(Before-and-after change data)
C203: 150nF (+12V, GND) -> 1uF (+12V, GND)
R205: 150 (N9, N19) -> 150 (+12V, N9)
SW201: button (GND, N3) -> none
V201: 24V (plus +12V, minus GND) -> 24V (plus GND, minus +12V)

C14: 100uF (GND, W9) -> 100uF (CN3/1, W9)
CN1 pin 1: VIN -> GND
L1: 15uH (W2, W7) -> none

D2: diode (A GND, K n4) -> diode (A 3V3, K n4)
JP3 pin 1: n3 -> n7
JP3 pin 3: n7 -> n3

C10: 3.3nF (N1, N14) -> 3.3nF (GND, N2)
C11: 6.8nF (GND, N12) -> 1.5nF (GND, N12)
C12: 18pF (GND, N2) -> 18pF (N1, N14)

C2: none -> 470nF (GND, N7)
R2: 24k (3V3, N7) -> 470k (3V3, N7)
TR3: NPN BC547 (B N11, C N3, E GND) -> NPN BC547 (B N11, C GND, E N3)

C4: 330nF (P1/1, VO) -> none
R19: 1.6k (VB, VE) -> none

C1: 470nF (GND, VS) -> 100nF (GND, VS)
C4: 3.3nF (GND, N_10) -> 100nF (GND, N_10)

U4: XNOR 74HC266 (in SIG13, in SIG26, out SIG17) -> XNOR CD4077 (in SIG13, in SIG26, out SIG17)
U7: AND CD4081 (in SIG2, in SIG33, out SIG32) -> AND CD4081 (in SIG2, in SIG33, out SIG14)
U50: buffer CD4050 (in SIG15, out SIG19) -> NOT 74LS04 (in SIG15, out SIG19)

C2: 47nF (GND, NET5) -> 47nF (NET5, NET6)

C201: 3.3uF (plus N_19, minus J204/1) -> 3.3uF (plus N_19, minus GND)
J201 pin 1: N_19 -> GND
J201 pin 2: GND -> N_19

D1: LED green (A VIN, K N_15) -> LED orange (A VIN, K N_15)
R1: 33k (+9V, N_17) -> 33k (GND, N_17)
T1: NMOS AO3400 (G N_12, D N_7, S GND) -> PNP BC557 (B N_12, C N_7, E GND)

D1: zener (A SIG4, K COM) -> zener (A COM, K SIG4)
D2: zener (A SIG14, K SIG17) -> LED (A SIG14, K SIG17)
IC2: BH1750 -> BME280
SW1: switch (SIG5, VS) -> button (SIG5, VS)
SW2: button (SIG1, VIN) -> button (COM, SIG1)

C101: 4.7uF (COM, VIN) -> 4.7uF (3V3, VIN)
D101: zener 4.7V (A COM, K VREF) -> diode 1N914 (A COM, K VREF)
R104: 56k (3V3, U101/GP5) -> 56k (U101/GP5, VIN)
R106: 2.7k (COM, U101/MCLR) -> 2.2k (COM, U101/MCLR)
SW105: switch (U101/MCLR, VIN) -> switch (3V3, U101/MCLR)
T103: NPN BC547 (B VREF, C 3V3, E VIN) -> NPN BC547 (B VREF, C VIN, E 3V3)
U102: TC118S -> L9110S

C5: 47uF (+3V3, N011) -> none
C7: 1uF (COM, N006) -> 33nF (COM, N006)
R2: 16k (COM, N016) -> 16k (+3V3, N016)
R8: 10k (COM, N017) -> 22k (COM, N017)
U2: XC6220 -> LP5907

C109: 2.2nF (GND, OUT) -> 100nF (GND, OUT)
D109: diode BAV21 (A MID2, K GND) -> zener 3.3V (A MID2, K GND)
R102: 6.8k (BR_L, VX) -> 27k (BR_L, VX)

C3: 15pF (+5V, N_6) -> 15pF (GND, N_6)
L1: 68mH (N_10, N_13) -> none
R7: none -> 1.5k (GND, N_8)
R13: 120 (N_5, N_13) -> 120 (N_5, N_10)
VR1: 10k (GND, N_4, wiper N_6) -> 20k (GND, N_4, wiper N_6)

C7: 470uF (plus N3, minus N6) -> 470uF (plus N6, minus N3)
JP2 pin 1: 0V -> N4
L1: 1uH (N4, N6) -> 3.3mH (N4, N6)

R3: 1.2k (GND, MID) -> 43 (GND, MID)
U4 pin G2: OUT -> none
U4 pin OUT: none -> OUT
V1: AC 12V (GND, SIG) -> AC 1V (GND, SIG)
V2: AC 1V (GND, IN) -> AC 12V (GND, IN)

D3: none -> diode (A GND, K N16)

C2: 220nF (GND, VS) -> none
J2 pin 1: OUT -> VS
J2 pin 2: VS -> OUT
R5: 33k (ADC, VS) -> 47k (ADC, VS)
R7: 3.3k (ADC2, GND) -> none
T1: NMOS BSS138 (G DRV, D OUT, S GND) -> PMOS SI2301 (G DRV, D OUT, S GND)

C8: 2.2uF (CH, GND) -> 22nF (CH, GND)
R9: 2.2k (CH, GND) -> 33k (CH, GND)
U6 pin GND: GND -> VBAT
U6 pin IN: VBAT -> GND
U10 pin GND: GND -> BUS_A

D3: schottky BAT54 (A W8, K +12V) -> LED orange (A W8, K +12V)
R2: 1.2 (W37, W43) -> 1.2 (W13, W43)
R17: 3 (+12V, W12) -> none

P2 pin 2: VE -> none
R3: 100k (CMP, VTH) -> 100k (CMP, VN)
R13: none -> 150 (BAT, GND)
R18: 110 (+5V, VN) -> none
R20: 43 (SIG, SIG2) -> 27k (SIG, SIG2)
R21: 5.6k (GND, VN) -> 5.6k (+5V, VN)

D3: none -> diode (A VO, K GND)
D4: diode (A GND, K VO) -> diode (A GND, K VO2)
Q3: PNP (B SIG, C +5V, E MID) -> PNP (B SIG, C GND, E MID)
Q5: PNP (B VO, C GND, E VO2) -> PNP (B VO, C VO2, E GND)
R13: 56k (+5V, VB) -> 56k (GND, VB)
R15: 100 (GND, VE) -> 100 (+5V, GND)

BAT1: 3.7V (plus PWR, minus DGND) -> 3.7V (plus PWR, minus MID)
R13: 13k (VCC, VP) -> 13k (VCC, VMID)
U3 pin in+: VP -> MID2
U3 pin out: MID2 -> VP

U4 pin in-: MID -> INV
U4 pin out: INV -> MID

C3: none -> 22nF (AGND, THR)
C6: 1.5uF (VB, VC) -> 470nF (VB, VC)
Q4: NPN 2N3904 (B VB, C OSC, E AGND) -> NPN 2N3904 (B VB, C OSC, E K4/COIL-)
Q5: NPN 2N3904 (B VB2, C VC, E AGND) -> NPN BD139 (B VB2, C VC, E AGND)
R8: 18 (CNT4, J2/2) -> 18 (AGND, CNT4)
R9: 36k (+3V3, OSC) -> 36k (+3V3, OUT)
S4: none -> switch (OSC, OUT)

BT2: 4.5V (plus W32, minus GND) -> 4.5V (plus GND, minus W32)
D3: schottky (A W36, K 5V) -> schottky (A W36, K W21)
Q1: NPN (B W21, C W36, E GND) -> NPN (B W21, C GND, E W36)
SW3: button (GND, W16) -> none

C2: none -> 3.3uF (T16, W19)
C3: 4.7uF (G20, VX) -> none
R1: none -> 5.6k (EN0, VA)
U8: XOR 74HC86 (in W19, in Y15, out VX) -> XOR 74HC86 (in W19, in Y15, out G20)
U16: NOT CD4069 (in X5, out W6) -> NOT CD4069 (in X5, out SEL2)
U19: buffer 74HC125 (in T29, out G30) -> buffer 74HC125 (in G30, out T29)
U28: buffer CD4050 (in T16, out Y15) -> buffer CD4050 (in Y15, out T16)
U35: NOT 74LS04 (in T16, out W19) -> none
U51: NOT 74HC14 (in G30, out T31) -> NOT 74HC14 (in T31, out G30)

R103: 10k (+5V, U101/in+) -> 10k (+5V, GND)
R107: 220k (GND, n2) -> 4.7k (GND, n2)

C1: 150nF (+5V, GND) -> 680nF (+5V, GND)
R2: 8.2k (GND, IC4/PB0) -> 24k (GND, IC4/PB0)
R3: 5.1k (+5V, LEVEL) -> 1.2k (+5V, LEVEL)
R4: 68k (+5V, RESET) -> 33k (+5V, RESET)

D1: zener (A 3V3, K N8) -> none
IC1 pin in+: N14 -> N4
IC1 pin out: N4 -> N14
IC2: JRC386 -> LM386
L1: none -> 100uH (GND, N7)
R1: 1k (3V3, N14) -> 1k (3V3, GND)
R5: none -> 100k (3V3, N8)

Exercise prompt =>
Write out the records exactly, starting at the first line and stopping after the line that contains "C1: 470nF (GND, VS) -> 100nF (GND, VS)".

Answer to this task =>
C203: 150nF (+12V, GND) -> 1uF (+12V, GND)
R205: 150 (N9, N19) -> 150 (+12V, N9)
SW201: button (GND, N3) -> none
V201: 24V (plus +12V, minus GND) -> 24V (plus GND, minus +12V)

C14: 100uF (GND, W9) -> 100uF (CN3/1, W9)
CN1 pin 1: VIN -> GND
L1: 15uH (W2, W7) -> none

D2: diode (A GND, K n4) -> diode (A 3V3, K n4)
JP3 pin 1: n3 -> n7
JP3 pin 3: n7 -> n3

C10: 3.3nF (N1, N14) -> 3.3nF (GND, N2)
C11: 6.8nF (GND, N12) -> 1.5nF (GND, N12)
C12: 18pF (GND, N2) -> 18pF (N1, N14)

C2: none -> 470nF (GND, N7)
R2: 24k (3V3, N7) -> 470k (3V3, N7)
TR3: NPN BC547 (B N11, C N3, E GND) -> NPN BC547 (B N11, C GND, E N3)

C4: 330nF (P1/1, VO) -> none
R19: 1.6k (VB, VE) -> none

C1: 470nF (GND, VS) -> 100nF (GND, VS)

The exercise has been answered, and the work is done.